_The problem_
Produce a verbatim copy of the following records, leaving out all pictures.

_Before-and-after scene images_
+ + + + + + +

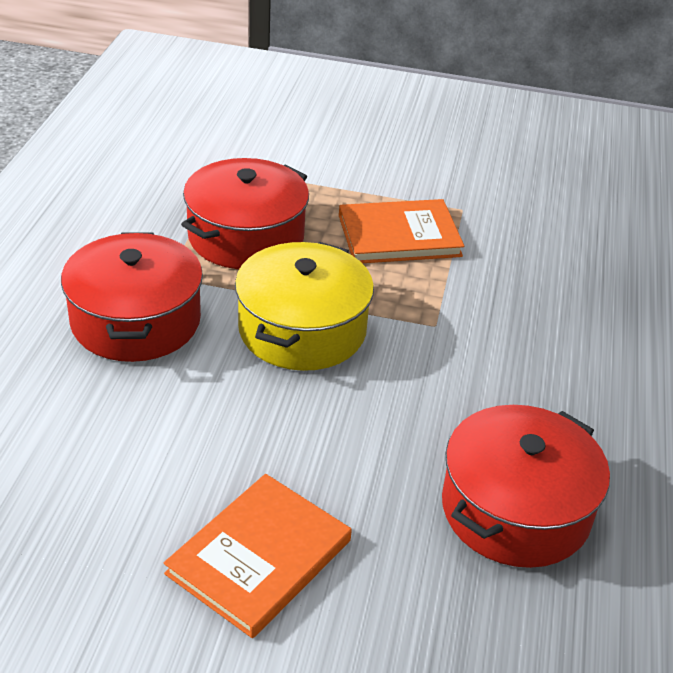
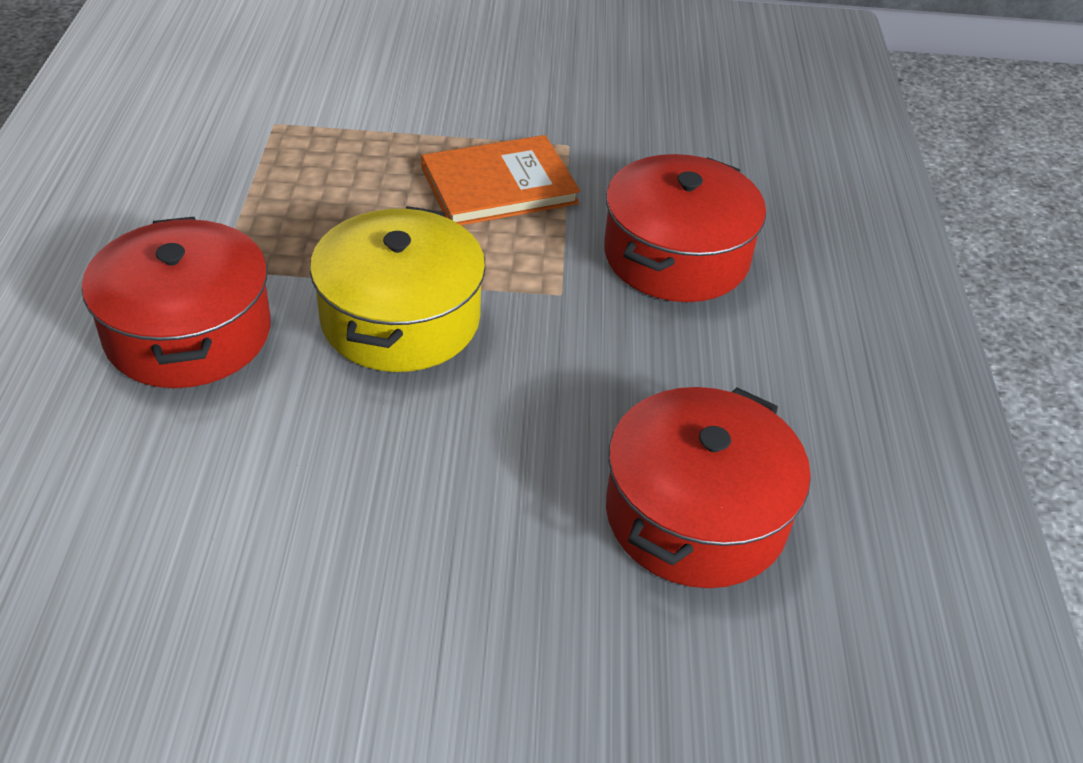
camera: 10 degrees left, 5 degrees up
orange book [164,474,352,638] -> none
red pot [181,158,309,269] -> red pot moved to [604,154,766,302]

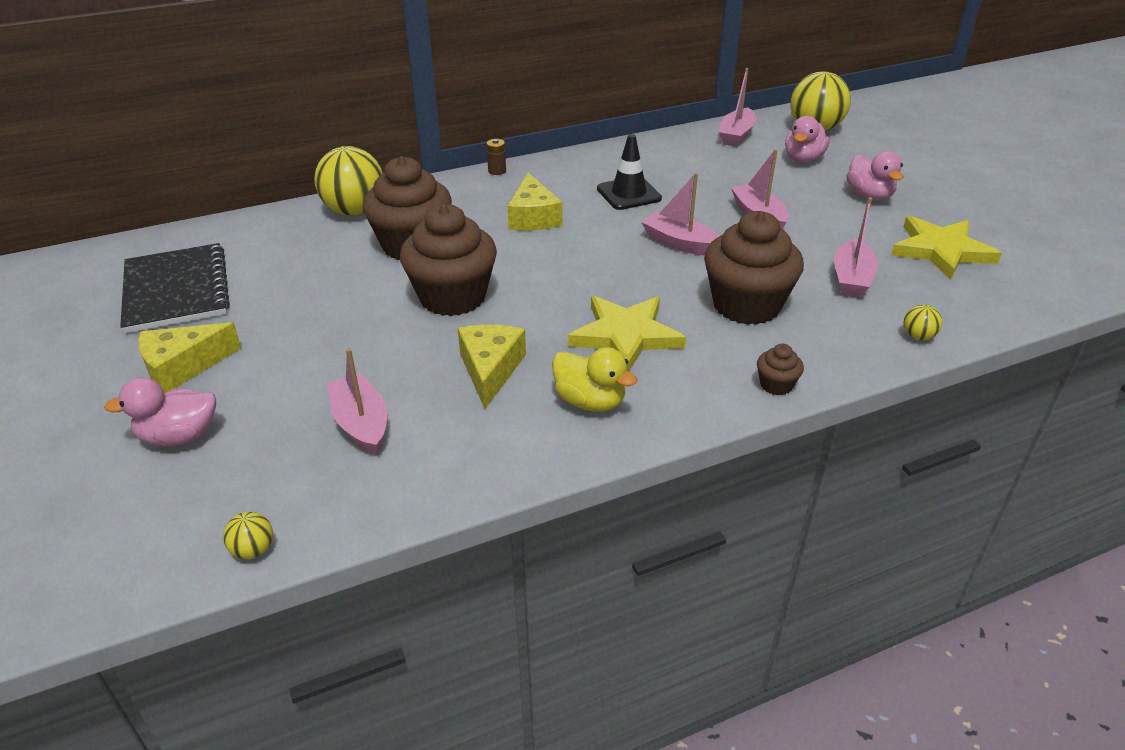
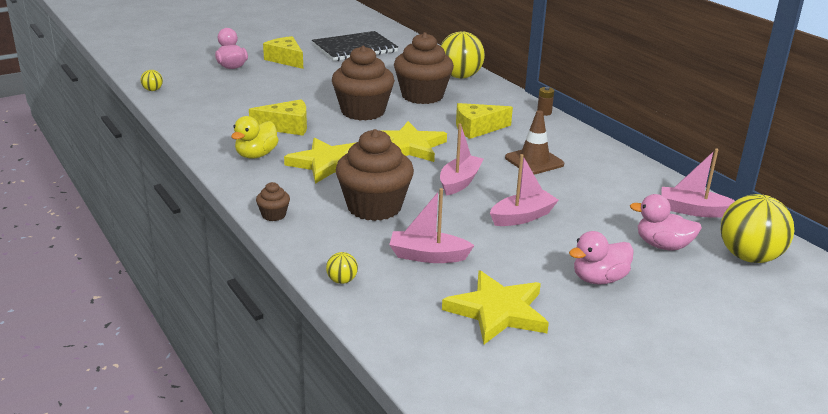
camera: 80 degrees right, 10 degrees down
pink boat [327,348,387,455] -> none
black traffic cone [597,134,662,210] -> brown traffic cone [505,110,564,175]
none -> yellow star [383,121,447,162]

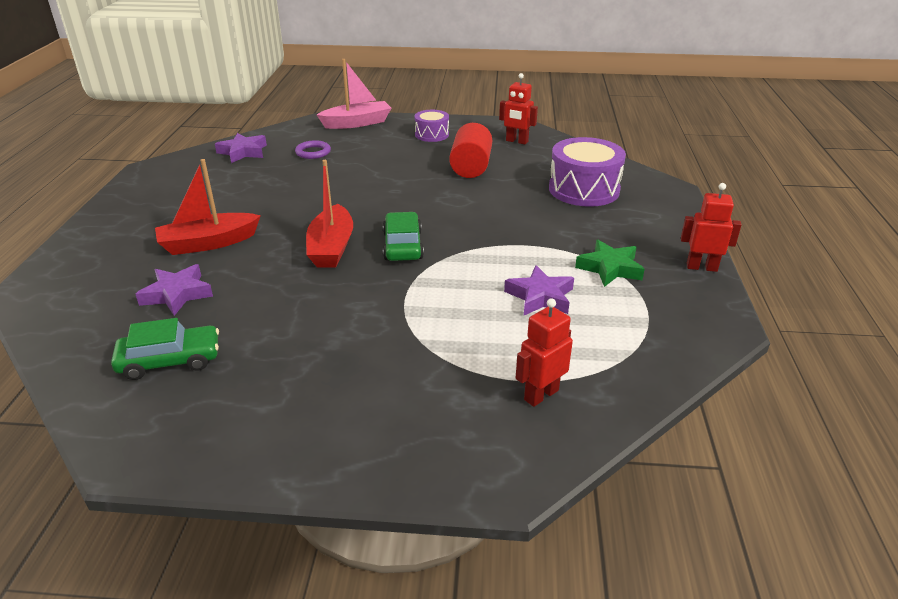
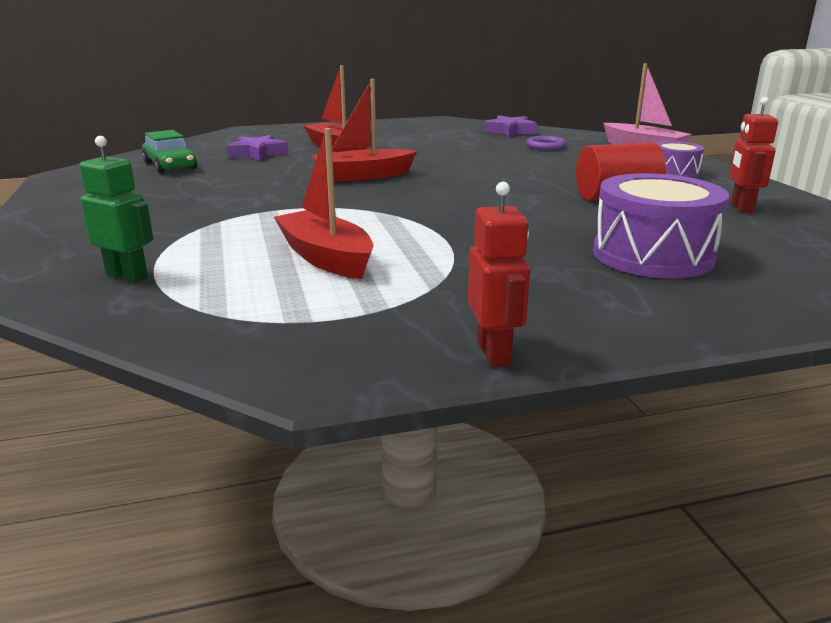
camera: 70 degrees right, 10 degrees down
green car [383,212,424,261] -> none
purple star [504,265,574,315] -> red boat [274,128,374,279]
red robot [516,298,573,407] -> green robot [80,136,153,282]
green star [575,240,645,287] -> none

+ + + + + + +

_Reply_
camera: 10 degrees left, 5 degrees up
orange book [164,474,352,638] -> none
red pot [181,158,309,269] -> red pot moved to [604,154,766,302]

camera: 80 degrees right, 10 degrees down
pink boat [327,348,387,455] -> none
black traffic cone [597,134,662,210] -> brown traffic cone [505,110,564,175]
none -> yellow star [383,121,447,162]

camera: 70 degrees right, 10 degrees down
green car [383,212,424,261] -> none
purple star [504,265,574,315] -> red boat [274,128,374,279]
red robot [516,298,573,407] -> green robot [80,136,153,282]
green star [575,240,645,287] -> none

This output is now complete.